• Written task
Give the records again word for word. Leave every picture out.

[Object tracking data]
□ □ □ □ □
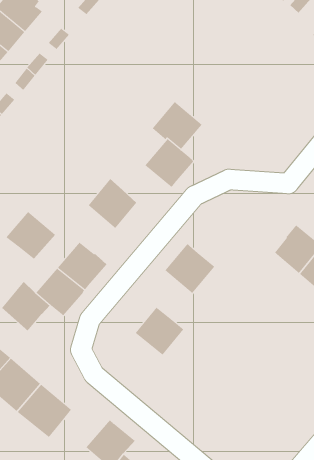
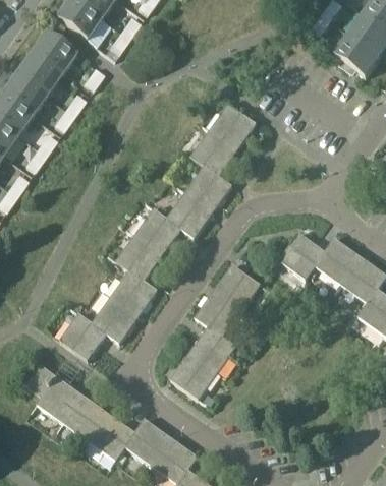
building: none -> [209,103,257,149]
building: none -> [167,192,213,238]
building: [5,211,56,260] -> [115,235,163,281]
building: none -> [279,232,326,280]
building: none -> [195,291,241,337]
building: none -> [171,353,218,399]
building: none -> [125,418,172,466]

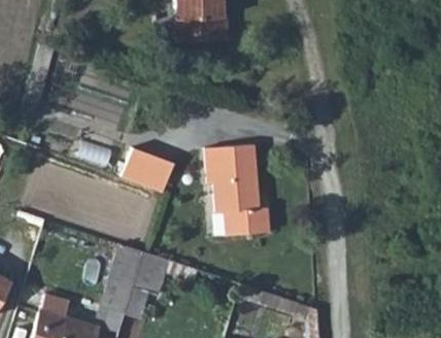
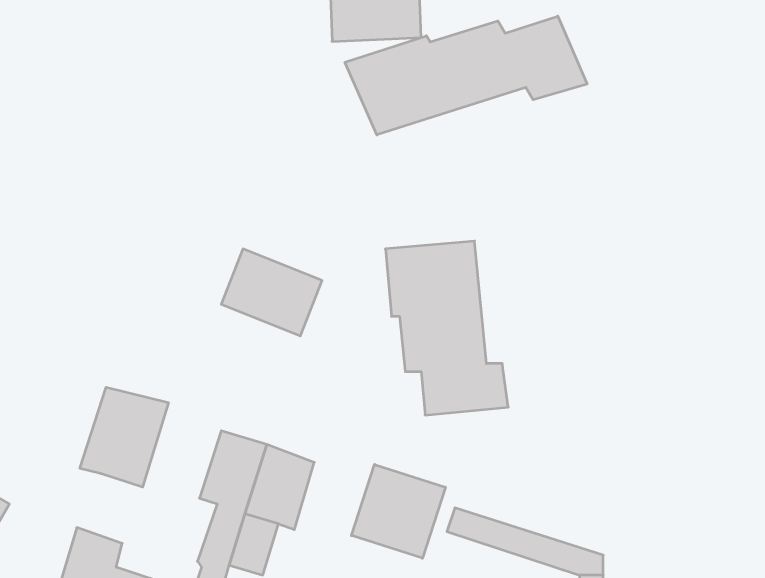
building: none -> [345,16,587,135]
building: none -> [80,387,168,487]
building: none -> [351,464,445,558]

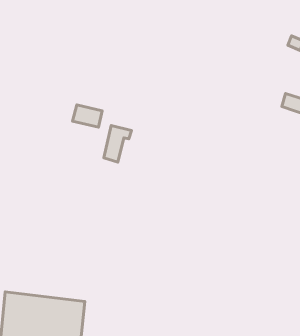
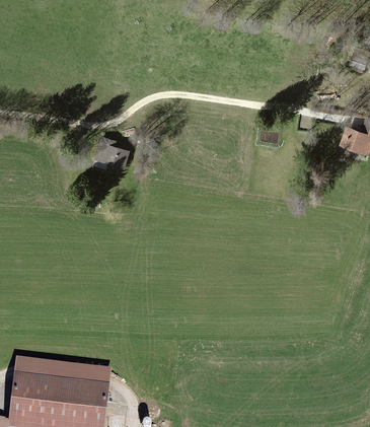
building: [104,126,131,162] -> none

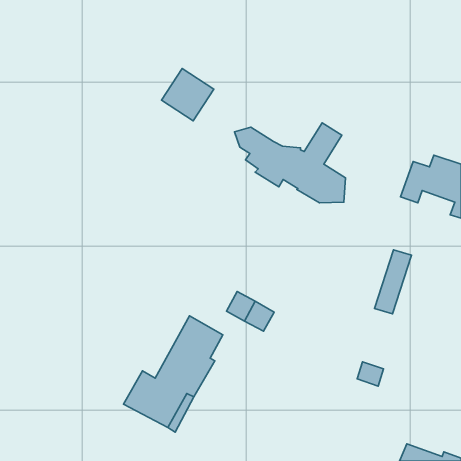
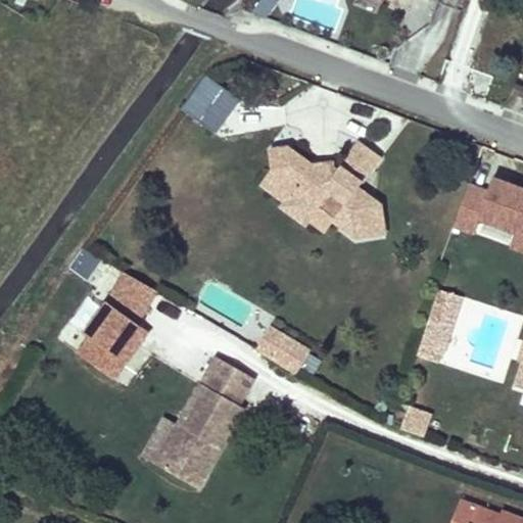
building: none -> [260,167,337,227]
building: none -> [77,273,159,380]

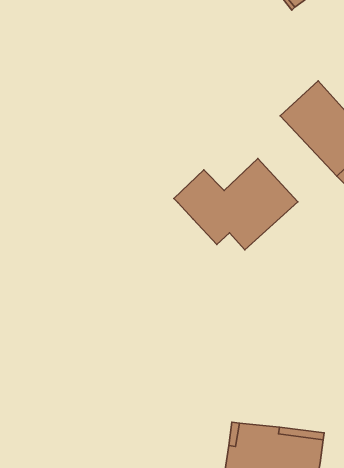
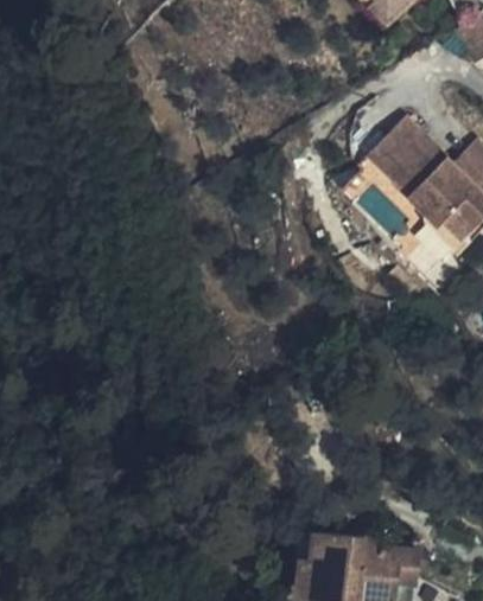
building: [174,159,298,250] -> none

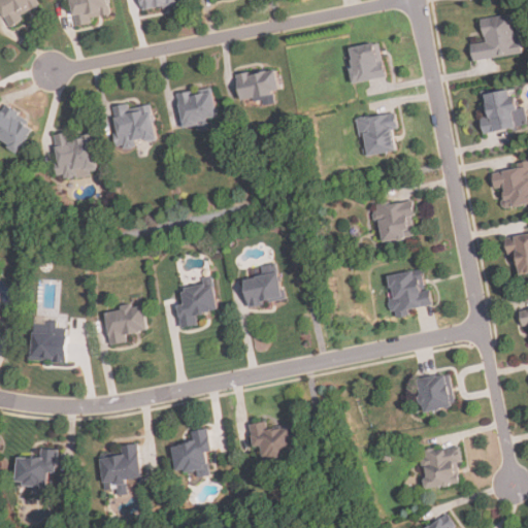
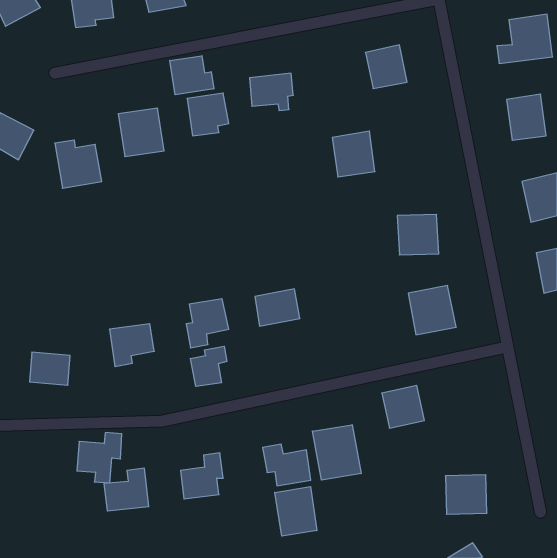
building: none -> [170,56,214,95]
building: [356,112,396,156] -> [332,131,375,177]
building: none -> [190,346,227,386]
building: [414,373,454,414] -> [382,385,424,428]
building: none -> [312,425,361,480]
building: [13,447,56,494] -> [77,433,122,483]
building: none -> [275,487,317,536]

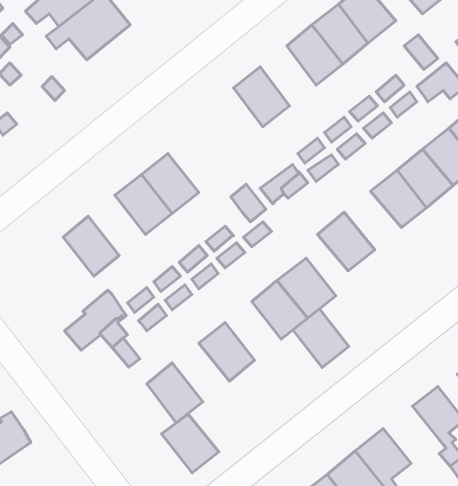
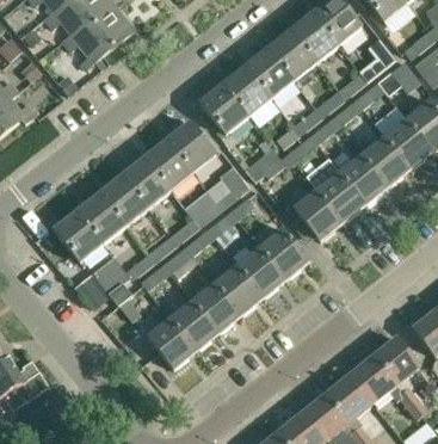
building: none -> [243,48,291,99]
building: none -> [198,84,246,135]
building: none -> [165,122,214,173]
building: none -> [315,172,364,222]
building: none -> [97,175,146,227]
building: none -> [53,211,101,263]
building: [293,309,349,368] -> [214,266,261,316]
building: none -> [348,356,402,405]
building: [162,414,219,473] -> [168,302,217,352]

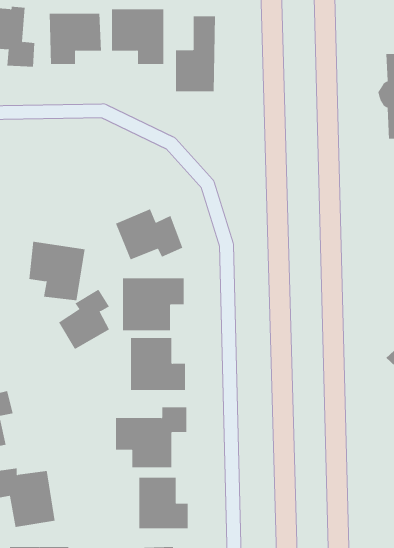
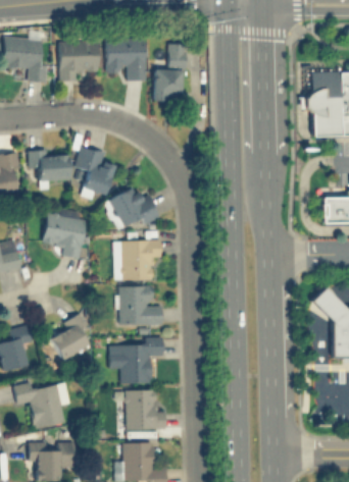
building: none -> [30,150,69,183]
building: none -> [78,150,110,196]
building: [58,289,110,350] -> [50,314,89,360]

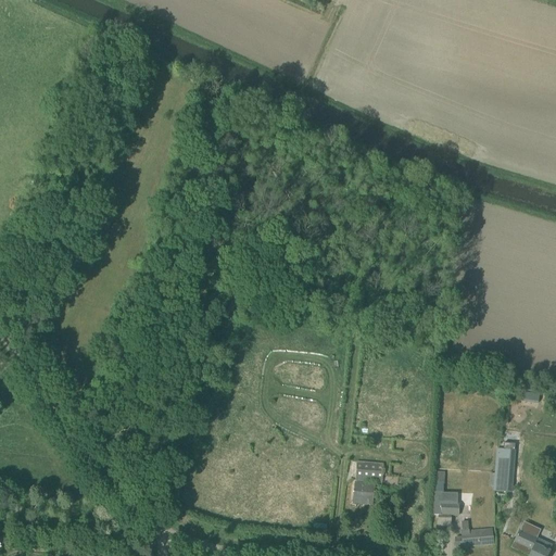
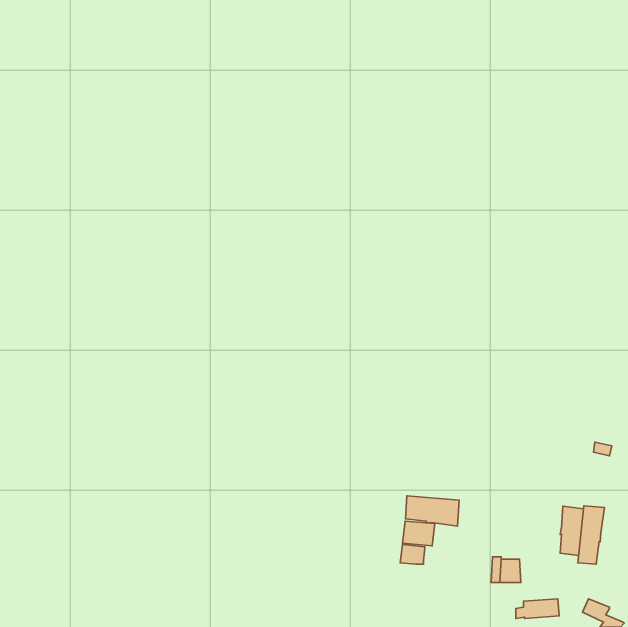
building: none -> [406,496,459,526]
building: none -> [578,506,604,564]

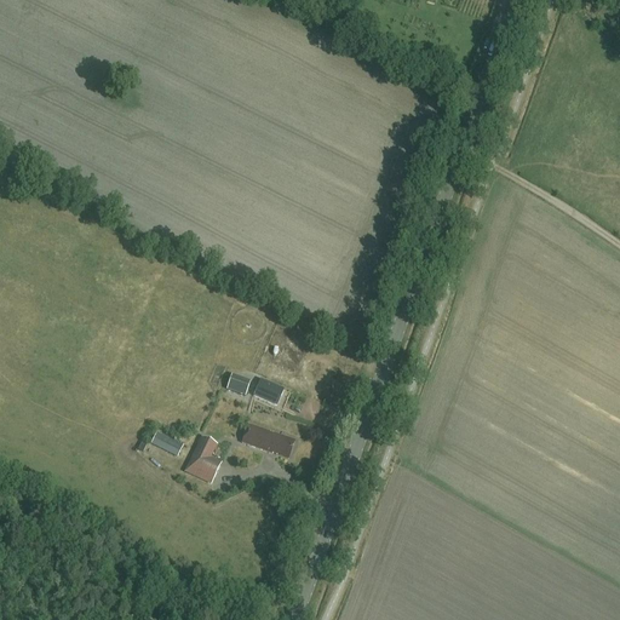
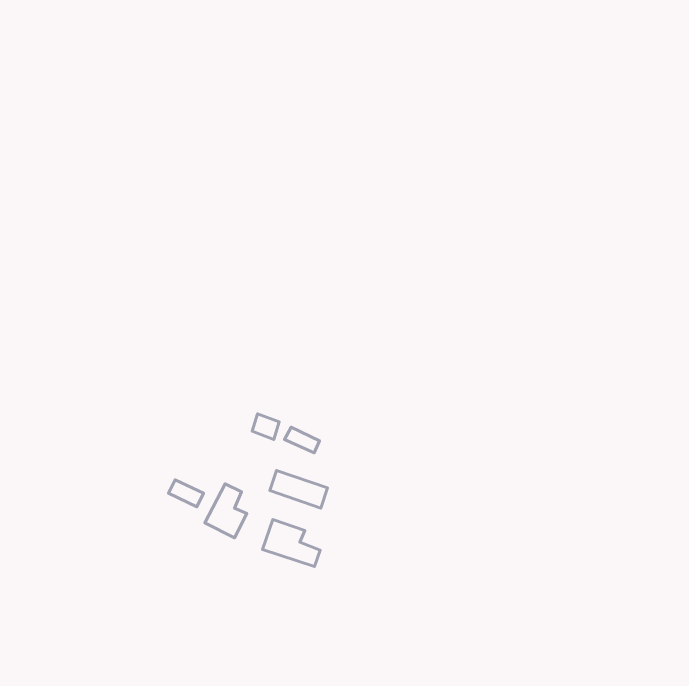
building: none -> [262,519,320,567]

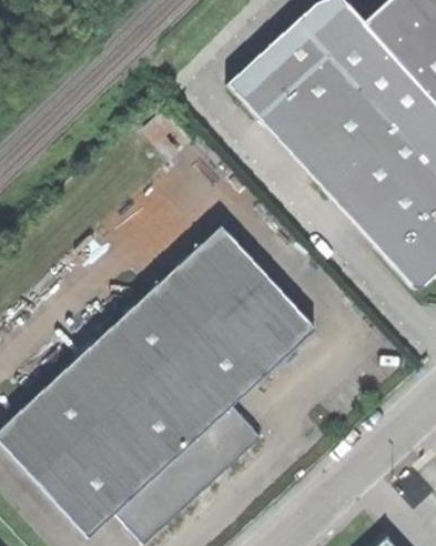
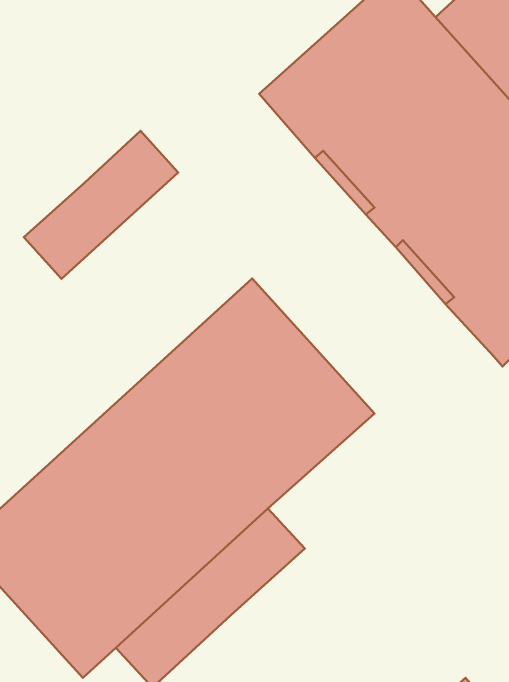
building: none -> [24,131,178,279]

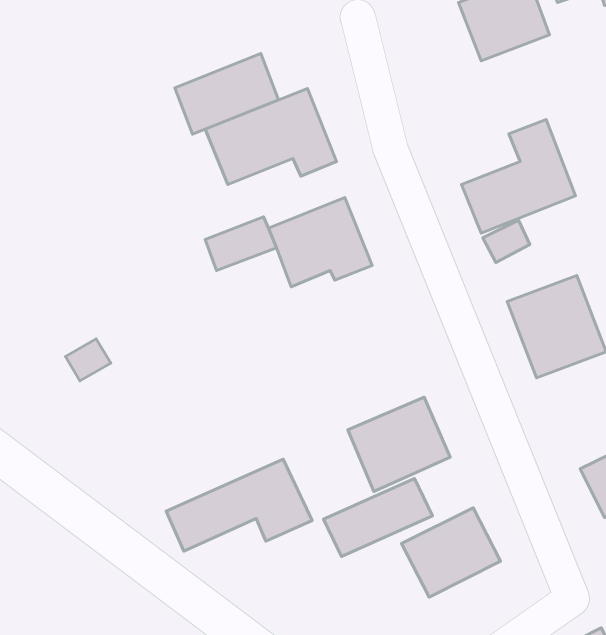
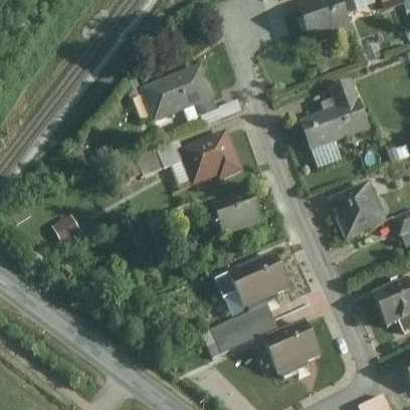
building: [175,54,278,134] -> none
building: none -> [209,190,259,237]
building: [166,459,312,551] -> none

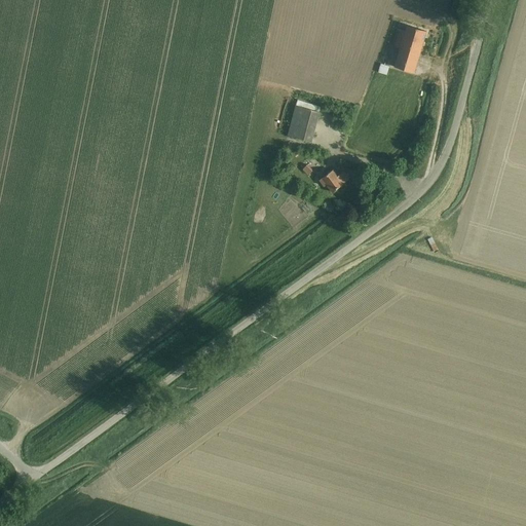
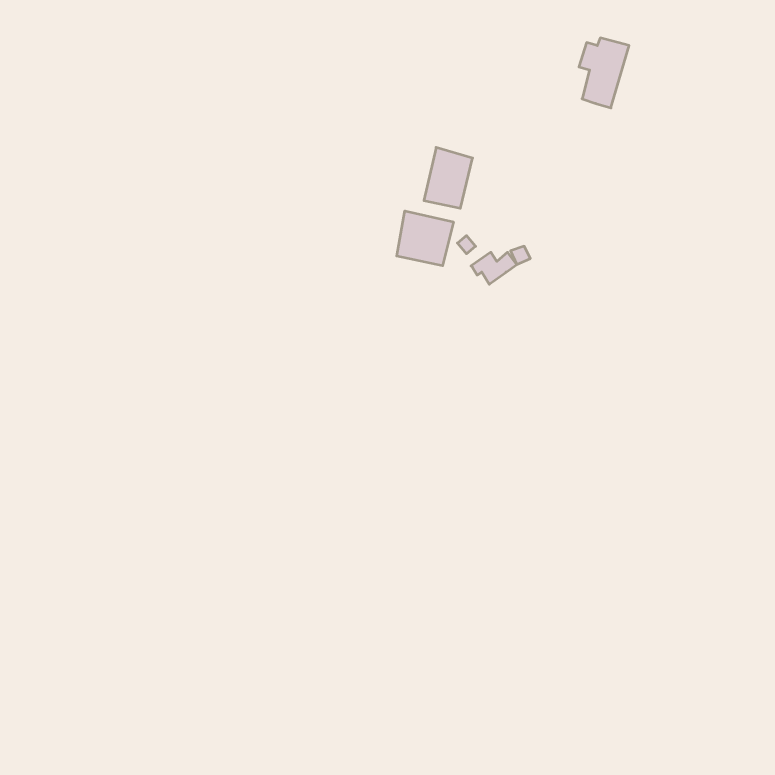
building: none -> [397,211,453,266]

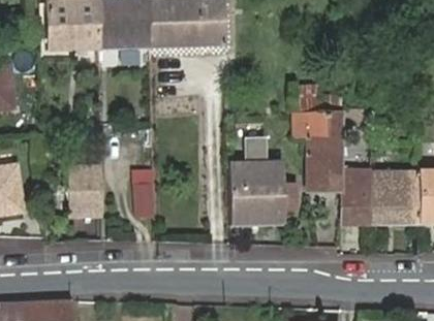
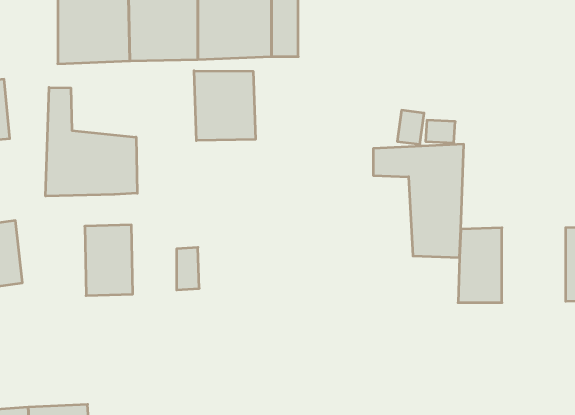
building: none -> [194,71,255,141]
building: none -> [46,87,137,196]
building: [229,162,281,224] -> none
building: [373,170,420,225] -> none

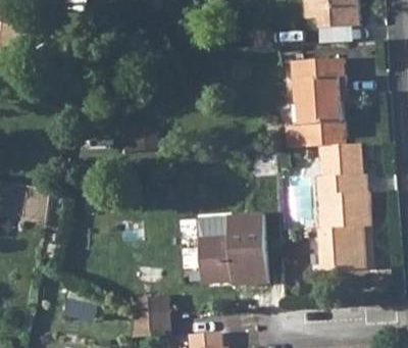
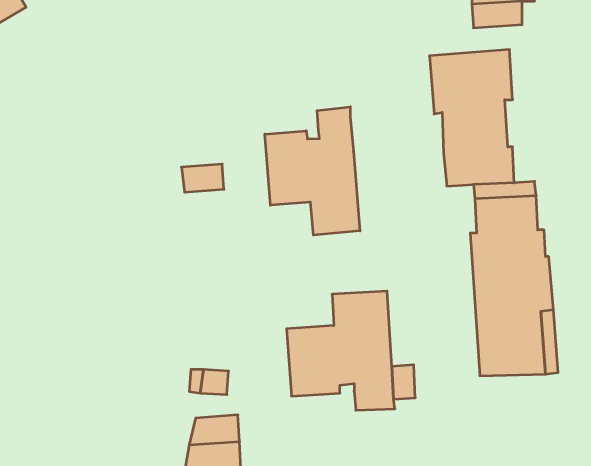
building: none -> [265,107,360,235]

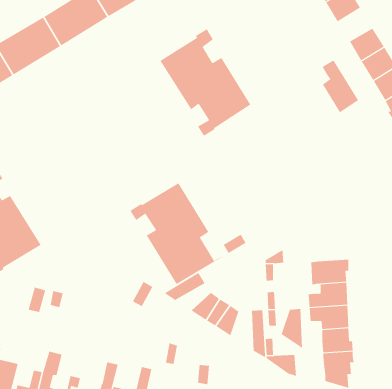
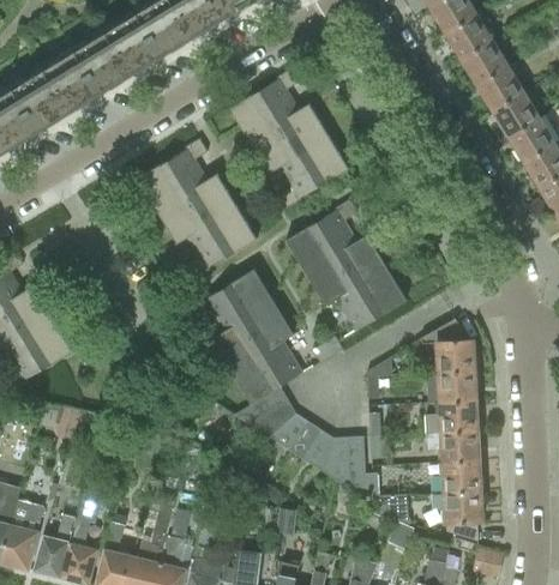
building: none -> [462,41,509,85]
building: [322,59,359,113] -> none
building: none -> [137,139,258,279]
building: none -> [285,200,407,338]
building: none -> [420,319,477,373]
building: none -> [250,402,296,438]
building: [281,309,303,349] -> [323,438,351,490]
□ □ □ □ □
• Response area
building: none -> [209,103,257,149]
building: none -> [167,192,213,238]
building: [5,211,56,260] -> [115,235,163,281]
building: none -> [279,232,326,280]
building: none -> [195,291,241,337]
building: none -> [171,353,218,399]
building: none -> [125,418,172,466]

building: none -> [345,16,587,135]
building: none -> [80,387,168,487]
building: none -> [351,464,445,558]

building: [104,126,131,162] -> none

building: none -> [260,167,337,227]
building: none -> [77,273,159,380]

building: [174,159,298,250] -> none

building: none -> [170,56,214,95]
building: [356,112,396,156] -> [332,131,375,177]
building: none -> [190,346,227,386]
building: [414,373,454,414] -> [382,385,424,428]
building: none -> [312,425,361,480]
building: [13,447,56,494] -> [77,433,122,483]
building: none -> [275,487,317,536]

building: none -> [243,48,291,99]
building: none -> [198,84,246,135]
building: none -> [165,122,214,173]
building: none -> [315,172,364,222]
building: none -> [97,175,146,227]
building: none -> [53,211,101,263]
building: [293,309,349,368] -> [214,266,261,316]
building: none -> [348,356,402,405]
building: [162,414,219,473] -> [168,302,217,352]

building: none -> [30,150,69,183]
building: none -> [78,150,110,196]
building: [58,289,110,350] -> [50,314,89,360]

building: none -> [406,496,459,526]
building: none -> [578,506,604,564]

building: none -> [262,519,320,567]

building: none -> [24,131,178,279]

building: [175,54,278,134] -> none
building: none -> [209,190,259,237]
building: [166,459,312,551] -> none

building: none -> [397,211,453,266]

building: none -> [194,71,255,141]
building: none -> [46,87,137,196]
building: [229,162,281,224] -> none
building: [373,170,420,225] -> none

building: none -> [265,107,360,235]

building: none -> [462,41,509,85]
building: [322,59,359,113] -> none
building: none -> [137,139,258,279]
building: none -> [285,200,407,338]
building: none -> [420,319,477,373]
building: none -> [250,402,296,438]
building: [281,309,303,349] -> [323,438,351,490]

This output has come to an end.